# Exercise goal
Nothing but an exact copy of the records below counts as the answer.
=== Section Start ===
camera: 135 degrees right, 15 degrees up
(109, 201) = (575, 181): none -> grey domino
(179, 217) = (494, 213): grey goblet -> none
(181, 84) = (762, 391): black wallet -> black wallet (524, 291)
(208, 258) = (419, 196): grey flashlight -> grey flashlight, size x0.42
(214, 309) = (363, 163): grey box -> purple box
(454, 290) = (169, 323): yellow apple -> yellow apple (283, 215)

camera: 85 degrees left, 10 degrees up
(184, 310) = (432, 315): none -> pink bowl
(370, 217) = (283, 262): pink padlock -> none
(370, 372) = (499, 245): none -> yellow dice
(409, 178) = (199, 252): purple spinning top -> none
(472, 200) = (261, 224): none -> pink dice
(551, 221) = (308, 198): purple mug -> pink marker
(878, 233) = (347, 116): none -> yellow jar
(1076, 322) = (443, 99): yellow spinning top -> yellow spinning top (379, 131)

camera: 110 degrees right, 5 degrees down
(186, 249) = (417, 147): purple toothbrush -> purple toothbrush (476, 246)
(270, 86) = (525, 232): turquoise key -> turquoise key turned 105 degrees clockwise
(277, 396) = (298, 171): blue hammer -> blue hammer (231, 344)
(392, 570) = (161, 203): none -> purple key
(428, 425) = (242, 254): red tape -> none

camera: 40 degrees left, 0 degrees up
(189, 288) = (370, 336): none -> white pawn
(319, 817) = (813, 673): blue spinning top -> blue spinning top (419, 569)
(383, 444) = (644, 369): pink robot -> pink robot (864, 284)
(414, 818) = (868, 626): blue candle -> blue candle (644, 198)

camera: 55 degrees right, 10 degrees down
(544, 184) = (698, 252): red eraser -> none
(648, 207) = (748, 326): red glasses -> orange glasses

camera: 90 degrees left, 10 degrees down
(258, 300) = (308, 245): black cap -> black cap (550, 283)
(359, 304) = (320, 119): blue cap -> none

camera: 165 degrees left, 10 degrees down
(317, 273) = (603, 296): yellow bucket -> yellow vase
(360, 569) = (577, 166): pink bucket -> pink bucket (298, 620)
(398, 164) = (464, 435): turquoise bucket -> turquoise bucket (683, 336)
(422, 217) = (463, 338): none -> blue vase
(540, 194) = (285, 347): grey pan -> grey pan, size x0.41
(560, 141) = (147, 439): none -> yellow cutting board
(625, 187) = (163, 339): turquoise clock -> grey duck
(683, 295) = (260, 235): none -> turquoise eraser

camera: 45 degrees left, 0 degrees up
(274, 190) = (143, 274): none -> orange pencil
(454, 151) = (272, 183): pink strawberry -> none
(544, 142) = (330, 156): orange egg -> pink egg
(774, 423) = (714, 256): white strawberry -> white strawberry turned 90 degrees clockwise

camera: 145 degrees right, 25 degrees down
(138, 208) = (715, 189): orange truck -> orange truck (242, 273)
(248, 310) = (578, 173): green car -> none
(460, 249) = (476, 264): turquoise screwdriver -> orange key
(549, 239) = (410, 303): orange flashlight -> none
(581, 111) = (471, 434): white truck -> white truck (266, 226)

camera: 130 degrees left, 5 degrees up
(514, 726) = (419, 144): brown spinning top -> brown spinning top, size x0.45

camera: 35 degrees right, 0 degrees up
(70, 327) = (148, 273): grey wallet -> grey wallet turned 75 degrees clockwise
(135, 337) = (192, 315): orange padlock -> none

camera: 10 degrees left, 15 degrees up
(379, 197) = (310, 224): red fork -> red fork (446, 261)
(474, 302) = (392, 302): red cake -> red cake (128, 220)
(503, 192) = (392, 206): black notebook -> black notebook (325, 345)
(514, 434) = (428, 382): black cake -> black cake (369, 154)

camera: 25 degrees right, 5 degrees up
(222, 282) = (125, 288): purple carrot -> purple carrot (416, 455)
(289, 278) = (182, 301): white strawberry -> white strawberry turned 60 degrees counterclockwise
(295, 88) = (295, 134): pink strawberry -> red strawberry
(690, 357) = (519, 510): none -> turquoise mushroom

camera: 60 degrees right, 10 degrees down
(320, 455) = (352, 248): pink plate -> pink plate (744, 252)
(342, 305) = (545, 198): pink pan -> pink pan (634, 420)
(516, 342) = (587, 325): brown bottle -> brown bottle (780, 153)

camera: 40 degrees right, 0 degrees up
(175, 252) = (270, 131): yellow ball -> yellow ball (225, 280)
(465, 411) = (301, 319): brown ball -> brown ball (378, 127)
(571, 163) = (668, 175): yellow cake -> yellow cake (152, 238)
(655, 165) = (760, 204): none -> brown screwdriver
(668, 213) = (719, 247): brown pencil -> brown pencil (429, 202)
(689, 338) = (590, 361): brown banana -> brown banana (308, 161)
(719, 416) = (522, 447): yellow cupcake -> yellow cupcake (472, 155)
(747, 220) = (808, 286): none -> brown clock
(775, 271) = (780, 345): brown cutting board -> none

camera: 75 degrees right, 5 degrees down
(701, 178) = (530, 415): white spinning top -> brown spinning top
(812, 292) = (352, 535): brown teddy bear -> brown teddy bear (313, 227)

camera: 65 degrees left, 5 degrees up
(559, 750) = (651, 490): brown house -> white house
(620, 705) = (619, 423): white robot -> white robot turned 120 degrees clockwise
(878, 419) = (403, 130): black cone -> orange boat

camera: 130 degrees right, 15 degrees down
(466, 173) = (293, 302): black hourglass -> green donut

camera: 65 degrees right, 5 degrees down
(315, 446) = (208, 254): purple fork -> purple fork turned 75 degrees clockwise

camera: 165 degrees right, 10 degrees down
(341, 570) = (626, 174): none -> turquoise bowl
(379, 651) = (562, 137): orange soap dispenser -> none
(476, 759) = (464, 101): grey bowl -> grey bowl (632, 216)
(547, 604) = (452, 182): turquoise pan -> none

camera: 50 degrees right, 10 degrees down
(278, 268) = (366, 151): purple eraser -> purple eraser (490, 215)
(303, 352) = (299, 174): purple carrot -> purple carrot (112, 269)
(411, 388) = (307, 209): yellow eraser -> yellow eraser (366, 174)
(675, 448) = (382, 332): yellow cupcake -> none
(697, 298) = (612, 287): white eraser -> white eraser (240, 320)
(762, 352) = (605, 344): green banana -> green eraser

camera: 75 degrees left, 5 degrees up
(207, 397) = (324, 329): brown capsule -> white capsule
=== Section End ===
# Task solution
camera: 135 degrees right, 15 degrees up
(109, 201) = (575, 181): none -> grey domino
(179, 217) = (494, 213): grey goblet -> none
(181, 84) = (762, 391): black wallet -> black wallet (524, 291)
(208, 258) = (419, 196): grey flashlight -> grey flashlight, size x0.42
(214, 309) = (363, 163): grey box -> purple box
(454, 290) = (169, 323): yellow apple -> yellow apple (283, 215)

camera: 85 degrees left, 10 degrees up
(184, 310) = (432, 315): none -> pink bowl
(370, 217) = (283, 262): pink padlock -> none
(370, 372) = (499, 245): none -> yellow dice
(409, 178) = (199, 252): purple spinning top -> none
(472, 200) = (261, 224): none -> pink dice
(551, 221) = (308, 198): purple mug -> pink marker
(878, 233) = (347, 116): none -> yellow jar
(1076, 322) = (443, 99): yellow spinning top -> yellow spinning top (379, 131)

camera: 110 degrees right, 5 degrees down
(186, 249) = (417, 147): purple toothbrush -> purple toothbrush (476, 246)
(270, 86) = (525, 232): turquoise key -> turquoise key turned 105 degrees clockwise
(277, 396) = (298, 171): blue hammer -> blue hammer (231, 344)
(392, 570) = (161, 203): none -> purple key
(428, 425) = (242, 254): red tape -> none

camera: 40 degrees left, 0 degrees up
(189, 288) = (370, 336): none -> white pawn
(319, 817) = (813, 673): blue spinning top -> blue spinning top (419, 569)
(383, 444) = (644, 369): pink robot -> pink robot (864, 284)
(414, 818) = (868, 626): blue candle -> blue candle (644, 198)

camera: 55 degrees right, 10 degrees down
(544, 184) = (698, 252): red eraser -> none
(648, 207) = (748, 326): red glasses -> orange glasses

camera: 90 degrees left, 10 degrees down
(258, 300) = (308, 245): black cap -> black cap (550, 283)
(359, 304) = (320, 119): blue cap -> none

camera: 165 degrees left, 10 degrees down
(317, 273) = (603, 296): yellow bucket -> yellow vase
(360, 569) = (577, 166): pink bucket -> pink bucket (298, 620)
(398, 164) = (464, 435): turquoise bucket -> turquoise bucket (683, 336)
(422, 217) = (463, 338): none -> blue vase
(540, 194) = (285, 347): grey pan -> grey pan, size x0.41
(560, 141) = (147, 439): none -> yellow cutting board
(625, 187) = (163, 339): turquoise clock -> grey duck
(683, 295) = (260, 235): none -> turquoise eraser

camera: 45 degrees left, 0 degrees up
(274, 190) = (143, 274): none -> orange pencil
(454, 151) = (272, 183): pink strawberry -> none
(544, 142) = (330, 156): orange egg -> pink egg
(774, 423) = (714, 256): white strawberry -> white strawberry turned 90 degrees clockwise

camera: 145 degrees right, 25 degrees down
(138, 208) = (715, 189): orange truck -> orange truck (242, 273)
(248, 310) = (578, 173): green car -> none
(460, 249) = (476, 264): turquoise screwdriver -> orange key
(549, 239) = (410, 303): orange flashlight -> none
(581, 111) = (471, 434): white truck -> white truck (266, 226)

camera: 130 degrees left, 5 degrees up
(514, 726) = (419, 144): brown spinning top -> brown spinning top, size x0.45

camera: 35 degrees right, 0 degrees up
(70, 327) = (148, 273): grey wallet -> grey wallet turned 75 degrees clockwise
(135, 337) = (192, 315): orange padlock -> none

camera: 10 degrees left, 15 degrees up
(379, 197) = (310, 224): red fork -> red fork (446, 261)
(474, 302) = (392, 302): red cake -> red cake (128, 220)
(503, 192) = (392, 206): black notebook -> black notebook (325, 345)
(514, 434) = (428, 382): black cake -> black cake (369, 154)

camera: 25 degrees right, 5 degrees up
(222, 282) = (125, 288): purple carrot -> purple carrot (416, 455)
(289, 278) = (182, 301): white strawberry -> white strawberry turned 60 degrees counterclockwise
(295, 88) = (295, 134): pink strawberry -> red strawberry
(690, 357) = (519, 510): none -> turquoise mushroom

camera: 60 degrees right, 10 degrees down
(320, 455) = (352, 248): pink plate -> pink plate (744, 252)
(342, 305) = (545, 198): pink pan -> pink pan (634, 420)
(516, 342) = (587, 325): brown bottle -> brown bottle (780, 153)

camera: 40 degrees right, 0 degrees up
(175, 252) = (270, 131): yellow ball -> yellow ball (225, 280)
(465, 411) = (301, 319): brown ball -> brown ball (378, 127)
(571, 163) = (668, 175): yellow cake -> yellow cake (152, 238)
(655, 165) = (760, 204): none -> brown screwdriver
(668, 213) = (719, 247): brown pencil -> brown pencil (429, 202)
(689, 338) = (590, 361): brown banana -> brown banana (308, 161)
(719, 416) = (522, 447): yellow cupcake -> yellow cupcake (472, 155)
(747, 220) = (808, 286): none -> brown clock
(775, 271) = (780, 345): brown cutting board -> none

camera: 75 degrees right, 5 degrees down
(701, 178) = (530, 415): white spinning top -> brown spinning top
(812, 292) = (352, 535): brown teddy bear -> brown teddy bear (313, 227)

camera: 65 degrees left, 5 degrees up
(559, 750) = (651, 490): brown house -> white house
(620, 705) = (619, 423): white robot -> white robot turned 120 degrees clockwise
(878, 419) = (403, 130): black cone -> orange boat

camera: 130 degrees right, 15 degrees down
(466, 173) = (293, 302): black hourglass -> green donut

camera: 65 degrees right, 5 degrees down
(315, 446) = (208, 254): purple fork -> purple fork turned 75 degrees clockwise

camera: 165 degrees right, 10 degrees down
(341, 570) = (626, 174): none -> turquoise bowl
(379, 651) = (562, 137): orange soap dispenser -> none
(476, 759) = (464, 101): grey bowl -> grey bowl (632, 216)
(547, 604) = (452, 182): turquoise pan -> none

camera: 50 degrees right, 10 degrees down
(278, 268) = (366, 151): purple eraser -> purple eraser (490, 215)
(303, 352) = (299, 174): purple carrot -> purple carrot (112, 269)
(411, 388) = (307, 209): yellow eraser -> yellow eraser (366, 174)
(675, 448) = (382, 332): yellow cupcake -> none
(697, 298) = (612, 287): white eraser -> white eraser (240, 320)
(762, 352) = (605, 344): green banana -> green eraser

camera: 75 degrees left, 5 degrees up
(207, 397) = (324, 329): brown capsule -> white capsule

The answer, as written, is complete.